(Object tracking records)

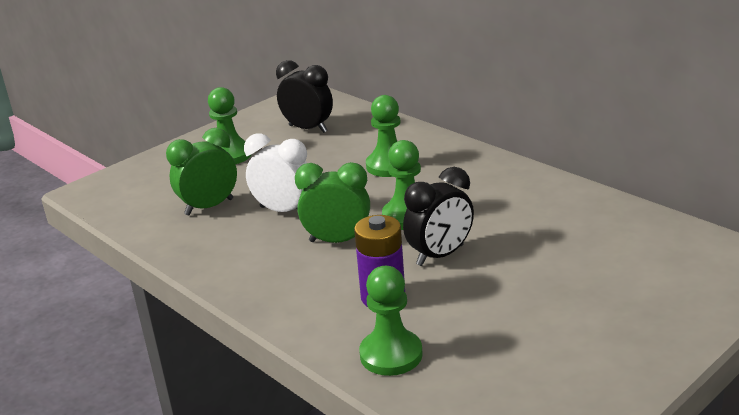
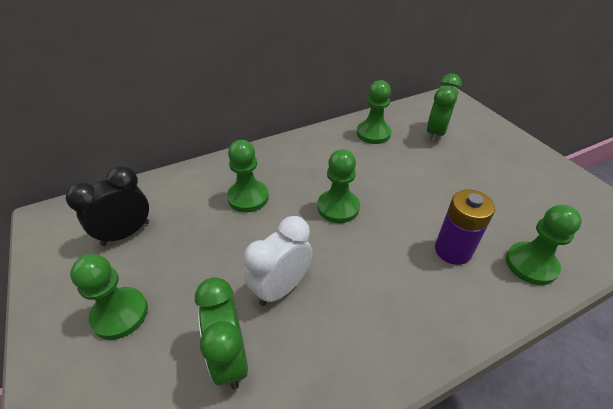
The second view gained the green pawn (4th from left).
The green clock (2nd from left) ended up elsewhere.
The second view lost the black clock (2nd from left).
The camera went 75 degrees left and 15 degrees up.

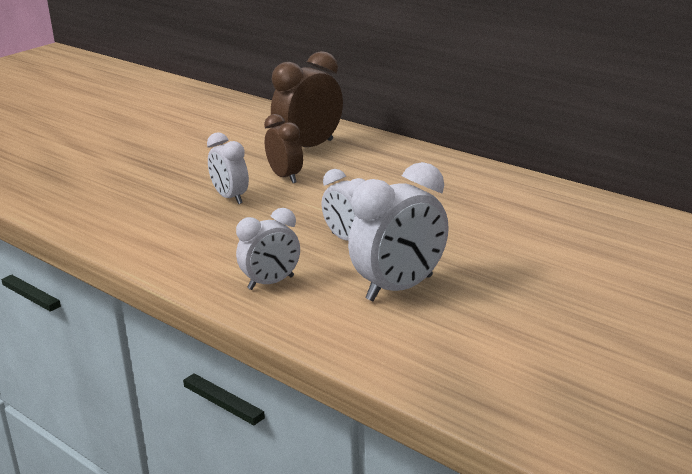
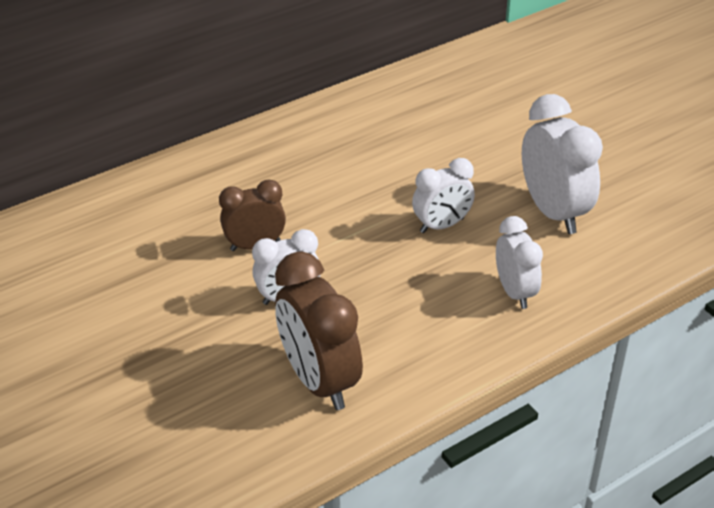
The brown clock (2nd from left) ended up elsewhere.
The camera went 75 degrees left and 15 degrees up.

Exercise directions:
In this exercise, set down all of the data exactly, without the pictures.

The completed task:
The second view gained the green pawn (4th from left).
The green clock (2nd from left) ended up elsewhere.
The second view lost the black clock (2nd from left).
The camera went 75 degrees left and 15 degrees up.

The brown clock (2nd from left) ended up elsewhere.
The camera went 75 degrees left and 15 degrees up.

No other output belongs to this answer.